### WHAT IS EXPECTED:
Output every record below precisely as it is written.

▬▬▬▬▬▬

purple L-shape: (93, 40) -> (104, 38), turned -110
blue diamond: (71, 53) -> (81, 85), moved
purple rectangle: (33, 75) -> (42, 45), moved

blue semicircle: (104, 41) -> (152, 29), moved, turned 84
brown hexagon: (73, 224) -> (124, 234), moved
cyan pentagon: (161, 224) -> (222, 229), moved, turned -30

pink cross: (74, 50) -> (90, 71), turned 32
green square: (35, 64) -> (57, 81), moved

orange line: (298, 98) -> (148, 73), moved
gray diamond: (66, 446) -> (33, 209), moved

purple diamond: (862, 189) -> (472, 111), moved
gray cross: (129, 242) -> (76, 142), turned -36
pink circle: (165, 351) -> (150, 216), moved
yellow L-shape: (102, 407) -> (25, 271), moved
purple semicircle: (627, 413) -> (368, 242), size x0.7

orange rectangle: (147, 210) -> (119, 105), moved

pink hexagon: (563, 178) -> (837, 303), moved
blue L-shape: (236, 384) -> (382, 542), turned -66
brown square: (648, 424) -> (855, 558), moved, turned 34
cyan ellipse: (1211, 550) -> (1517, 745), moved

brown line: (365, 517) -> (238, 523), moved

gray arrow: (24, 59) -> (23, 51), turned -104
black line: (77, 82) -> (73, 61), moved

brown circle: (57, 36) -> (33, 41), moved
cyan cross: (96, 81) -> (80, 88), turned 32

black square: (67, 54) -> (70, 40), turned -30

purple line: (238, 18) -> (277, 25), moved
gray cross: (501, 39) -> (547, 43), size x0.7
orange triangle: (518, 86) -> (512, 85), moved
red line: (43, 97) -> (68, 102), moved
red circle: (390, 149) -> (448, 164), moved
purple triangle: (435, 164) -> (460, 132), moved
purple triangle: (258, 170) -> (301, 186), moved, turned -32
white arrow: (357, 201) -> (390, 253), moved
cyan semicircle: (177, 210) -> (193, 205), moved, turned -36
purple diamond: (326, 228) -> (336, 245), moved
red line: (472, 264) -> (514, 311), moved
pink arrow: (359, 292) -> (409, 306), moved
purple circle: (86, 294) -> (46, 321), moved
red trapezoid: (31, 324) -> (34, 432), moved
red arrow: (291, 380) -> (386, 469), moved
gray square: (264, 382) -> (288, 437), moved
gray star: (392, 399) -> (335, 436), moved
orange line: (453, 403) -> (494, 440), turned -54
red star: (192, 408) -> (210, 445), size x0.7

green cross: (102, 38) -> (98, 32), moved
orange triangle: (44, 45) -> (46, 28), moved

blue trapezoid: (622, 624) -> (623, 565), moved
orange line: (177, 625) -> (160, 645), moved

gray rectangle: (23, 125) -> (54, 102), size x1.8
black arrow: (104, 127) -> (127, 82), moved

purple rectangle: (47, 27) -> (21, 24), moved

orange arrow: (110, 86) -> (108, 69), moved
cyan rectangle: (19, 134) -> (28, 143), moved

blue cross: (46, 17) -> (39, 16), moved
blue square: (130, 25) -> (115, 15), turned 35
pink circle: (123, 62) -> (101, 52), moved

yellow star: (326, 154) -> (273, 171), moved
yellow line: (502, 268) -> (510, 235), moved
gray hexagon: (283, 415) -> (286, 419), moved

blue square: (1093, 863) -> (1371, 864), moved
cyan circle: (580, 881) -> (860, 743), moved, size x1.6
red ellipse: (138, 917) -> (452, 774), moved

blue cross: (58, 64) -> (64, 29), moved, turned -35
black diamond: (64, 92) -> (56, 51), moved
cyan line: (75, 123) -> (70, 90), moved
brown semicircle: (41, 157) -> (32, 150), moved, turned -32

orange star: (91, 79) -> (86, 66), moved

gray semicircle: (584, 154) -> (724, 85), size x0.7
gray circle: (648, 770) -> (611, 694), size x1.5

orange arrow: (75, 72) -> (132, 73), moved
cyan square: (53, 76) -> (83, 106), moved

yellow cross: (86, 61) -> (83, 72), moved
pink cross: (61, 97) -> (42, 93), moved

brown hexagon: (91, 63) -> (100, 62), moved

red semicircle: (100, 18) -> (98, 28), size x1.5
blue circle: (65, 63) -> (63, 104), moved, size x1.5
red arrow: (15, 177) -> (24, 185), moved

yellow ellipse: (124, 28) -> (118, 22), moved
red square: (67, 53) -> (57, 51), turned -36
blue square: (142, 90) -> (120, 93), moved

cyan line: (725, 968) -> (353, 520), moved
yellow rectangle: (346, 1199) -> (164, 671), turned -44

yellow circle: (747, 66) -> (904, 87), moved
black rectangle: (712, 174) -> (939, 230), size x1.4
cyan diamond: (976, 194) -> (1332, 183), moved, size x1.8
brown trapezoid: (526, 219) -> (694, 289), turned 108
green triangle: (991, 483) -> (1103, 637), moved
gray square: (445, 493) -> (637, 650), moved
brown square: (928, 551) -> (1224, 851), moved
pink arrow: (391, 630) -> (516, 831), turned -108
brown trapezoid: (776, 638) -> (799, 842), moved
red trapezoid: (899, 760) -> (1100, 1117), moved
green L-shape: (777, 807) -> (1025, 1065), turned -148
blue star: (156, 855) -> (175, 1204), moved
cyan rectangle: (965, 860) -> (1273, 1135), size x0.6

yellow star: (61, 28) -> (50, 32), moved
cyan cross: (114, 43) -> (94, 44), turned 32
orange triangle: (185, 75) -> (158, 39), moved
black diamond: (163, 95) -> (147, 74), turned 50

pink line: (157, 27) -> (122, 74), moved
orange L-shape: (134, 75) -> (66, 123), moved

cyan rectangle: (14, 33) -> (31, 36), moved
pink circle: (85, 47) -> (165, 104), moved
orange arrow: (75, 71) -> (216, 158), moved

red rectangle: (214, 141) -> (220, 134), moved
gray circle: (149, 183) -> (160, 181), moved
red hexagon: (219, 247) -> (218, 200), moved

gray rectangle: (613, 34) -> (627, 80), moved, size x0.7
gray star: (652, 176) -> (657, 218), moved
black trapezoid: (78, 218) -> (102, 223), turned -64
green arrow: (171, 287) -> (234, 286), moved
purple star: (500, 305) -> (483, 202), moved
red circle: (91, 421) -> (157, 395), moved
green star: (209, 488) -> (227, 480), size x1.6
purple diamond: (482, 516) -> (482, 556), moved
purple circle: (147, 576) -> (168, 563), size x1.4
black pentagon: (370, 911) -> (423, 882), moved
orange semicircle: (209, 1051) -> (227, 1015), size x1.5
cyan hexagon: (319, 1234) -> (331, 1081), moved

▬▬▬▬▬▬

### ANSWER BOX:
purple L-shape: (93, 40) -> (104, 38), turned -110
blue diamond: (71, 53) -> (81, 85), moved
purple rectangle: (33, 75) -> (42, 45), moved

blue semicircle: (104, 41) -> (152, 29), moved, turned 84
brown hexagon: (73, 224) -> (124, 234), moved
cyan pentagon: (161, 224) -> (222, 229), moved, turned -30

pink cross: (74, 50) -> (90, 71), turned 32
green square: (35, 64) -> (57, 81), moved

orange line: (298, 98) -> (148, 73), moved
gray diamond: (66, 446) -> (33, 209), moved

purple diamond: (862, 189) -> (472, 111), moved
gray cross: (129, 242) -> (76, 142), turned -36
pink circle: (165, 351) -> (150, 216), moved
yellow L-shape: (102, 407) -> (25, 271), moved
purple semicircle: (627, 413) -> (368, 242), size x0.7

orange rectangle: (147, 210) -> (119, 105), moved

pink hexagon: (563, 178) -> (837, 303), moved
blue L-shape: (236, 384) -> (382, 542), turned -66
brown square: (648, 424) -> (855, 558), moved, turned 34
cyan ellipse: (1211, 550) -> (1517, 745), moved

brown line: (365, 517) -> (238, 523), moved

gray arrow: (24, 59) -> (23, 51), turned -104
black line: (77, 82) -> (73, 61), moved

brown circle: (57, 36) -> (33, 41), moved
cyan cross: (96, 81) -> (80, 88), turned 32

black square: (67, 54) -> (70, 40), turned -30

purple line: (238, 18) -> (277, 25), moved
gray cross: (501, 39) -> (547, 43), size x0.7
orange triangle: (518, 86) -> (512, 85), moved
red line: (43, 97) -> (68, 102), moved
red circle: (390, 149) -> (448, 164), moved
purple triangle: (435, 164) -> (460, 132), moved
purple triangle: (258, 170) -> (301, 186), moved, turned -32
white arrow: (357, 201) -> (390, 253), moved
cyan semicircle: (177, 210) -> (193, 205), moved, turned -36
purple diamond: (326, 228) -> (336, 245), moved
red line: (472, 264) -> (514, 311), moved
pink arrow: (359, 292) -> (409, 306), moved
purple circle: (86, 294) -> (46, 321), moved
red trapezoid: (31, 324) -> (34, 432), moved
red arrow: (291, 380) -> (386, 469), moved
gray square: (264, 382) -> (288, 437), moved
gray star: (392, 399) -> (335, 436), moved
orange line: (453, 403) -> (494, 440), turned -54
red star: (192, 408) -> (210, 445), size x0.7

green cross: (102, 38) -> (98, 32), moved
orange triangle: (44, 45) -> (46, 28), moved

blue trapezoid: (622, 624) -> (623, 565), moved
orange line: (177, 625) -> (160, 645), moved

gray rectangle: (23, 125) -> (54, 102), size x1.8
black arrow: (104, 127) -> (127, 82), moved

purple rectangle: (47, 27) -> (21, 24), moved

orange arrow: (110, 86) -> (108, 69), moved
cyan rectangle: (19, 134) -> (28, 143), moved

blue cross: (46, 17) -> (39, 16), moved
blue square: (130, 25) -> (115, 15), turned 35
pink circle: (123, 62) -> (101, 52), moved

yellow star: (326, 154) -> (273, 171), moved
yellow line: (502, 268) -> (510, 235), moved
gray hexagon: (283, 415) -> (286, 419), moved

blue square: (1093, 863) -> (1371, 864), moved
cyan circle: (580, 881) -> (860, 743), moved, size x1.6
red ellipse: (138, 917) -> (452, 774), moved

blue cross: (58, 64) -> (64, 29), moved, turned -35
black diamond: (64, 92) -> (56, 51), moved
cyan line: (75, 123) -> (70, 90), moved
brown semicircle: (41, 157) -> (32, 150), moved, turned -32

orange star: (91, 79) -> (86, 66), moved

gray semicircle: (584, 154) -> (724, 85), size x0.7
gray circle: (648, 770) -> (611, 694), size x1.5

orange arrow: (75, 72) -> (132, 73), moved
cyan square: (53, 76) -> (83, 106), moved

yellow cross: (86, 61) -> (83, 72), moved
pink cross: (61, 97) -> (42, 93), moved

brown hexagon: (91, 63) -> (100, 62), moved

red semicircle: (100, 18) -> (98, 28), size x1.5
blue circle: (65, 63) -> (63, 104), moved, size x1.5
red arrow: (15, 177) -> (24, 185), moved

yellow ellipse: (124, 28) -> (118, 22), moved
red square: (67, 53) -> (57, 51), turned -36
blue square: (142, 90) -> (120, 93), moved

cyan line: (725, 968) -> (353, 520), moved
yellow rectangle: (346, 1199) -> (164, 671), turned -44

yellow circle: (747, 66) -> (904, 87), moved
black rectangle: (712, 174) -> (939, 230), size x1.4
cyan diamond: (976, 194) -> (1332, 183), moved, size x1.8
brown trapezoid: (526, 219) -> (694, 289), turned 108
green triangle: (991, 483) -> (1103, 637), moved
gray square: (445, 493) -> (637, 650), moved
brown square: (928, 551) -> (1224, 851), moved
pink arrow: (391, 630) -> (516, 831), turned -108
brown trapezoid: (776, 638) -> (799, 842), moved
red trapezoid: (899, 760) -> (1100, 1117), moved
green L-shape: (777, 807) -> (1025, 1065), turned -148
blue star: (156, 855) -> (175, 1204), moved
cyan rectangle: (965, 860) -> (1273, 1135), size x0.6

yellow star: (61, 28) -> (50, 32), moved
cyan cross: (114, 43) -> (94, 44), turned 32
orange triangle: (185, 75) -> (158, 39), moved
black diamond: (163, 95) -> (147, 74), turned 50

pink line: (157, 27) -> (122, 74), moved
orange L-shape: (134, 75) -> (66, 123), moved

cyan rectangle: (14, 33) -> (31, 36), moved
pink circle: (85, 47) -> (165, 104), moved
orange arrow: (75, 71) -> (216, 158), moved

red rectangle: (214, 141) -> (220, 134), moved
gray circle: (149, 183) -> (160, 181), moved
red hexagon: (219, 247) -> (218, 200), moved

gray rectangle: (613, 34) -> (627, 80), moved, size x0.7
gray star: (652, 176) -> (657, 218), moved
black trapezoid: (78, 218) -> (102, 223), turned -64
green arrow: (171, 287) -> (234, 286), moved
purple star: (500, 305) -> (483, 202), moved
red circle: (91, 421) -> (157, 395), moved
green star: (209, 488) -> (227, 480), size x1.6
purple diamond: (482, 516) -> (482, 556), moved
purple circle: (147, 576) -> (168, 563), size x1.4
black pentagon: (370, 911) -> (423, 882), moved
orange semicircle: (209, 1051) -> (227, 1015), size x1.5
cyan hexagon: (319, 1234) -> (331, 1081), moved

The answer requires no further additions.